Goal of the exercise: Take the entries below and print all of them exactly, please.
[[ Stored data open ]]
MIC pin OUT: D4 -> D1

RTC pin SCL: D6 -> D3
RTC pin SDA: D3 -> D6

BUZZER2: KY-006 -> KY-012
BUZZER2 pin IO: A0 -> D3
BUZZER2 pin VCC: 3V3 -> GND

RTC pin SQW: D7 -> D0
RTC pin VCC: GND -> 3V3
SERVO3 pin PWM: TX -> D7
[[ Stored data closed ]]
Written response:
MIC pin OUT: D4 -> D1

RTC pin SCL: D6 -> D3
RTC pin SDA: D3 -> D6

BUZZER2: KY-006 -> KY-012
BUZZER2 pin IO: A0 -> D3
BUZZER2 pin VCC: 3V3 -> GND

RTC pin SQW: D7 -> D0
RTC pin VCC: GND -> 3V3
SERVO3 pin PWM: TX -> D7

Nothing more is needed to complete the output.